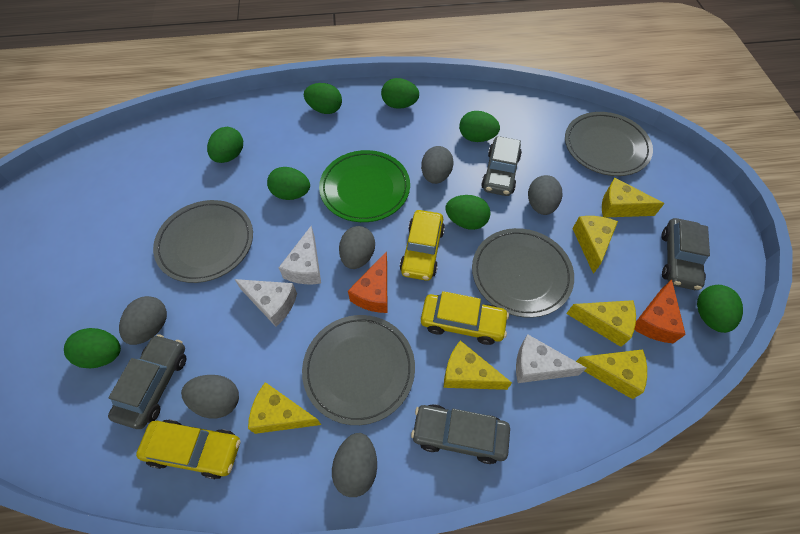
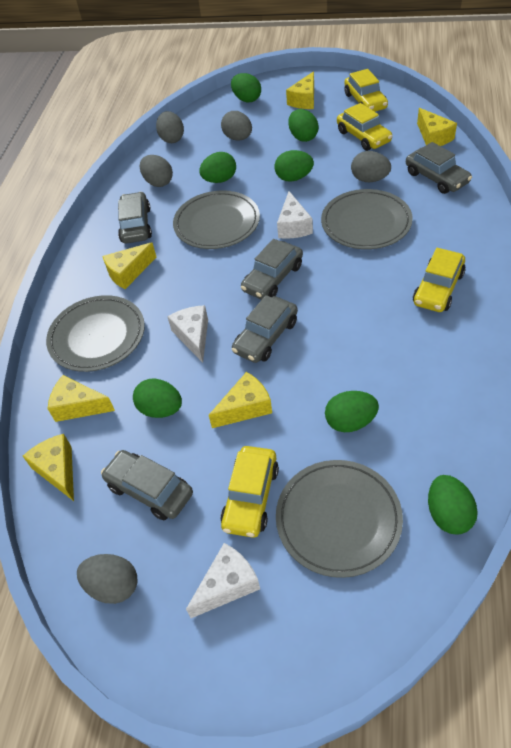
green egg: 8 -> 7
green plate: 1 -> 0
grey car: 4 -> 5
grey egg: 6 -> 5
orange cheese: 2 -> 0
yellow car: 3 -> 4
----------------
- **What the task requires**
Copy the records exactly, leaving out every picture.

- **Solution to the exercise**
green egg: 8 -> 7
green plate: 1 -> 0
grey car: 4 -> 5
grey egg: 6 -> 5
orange cheese: 2 -> 0
yellow car: 3 -> 4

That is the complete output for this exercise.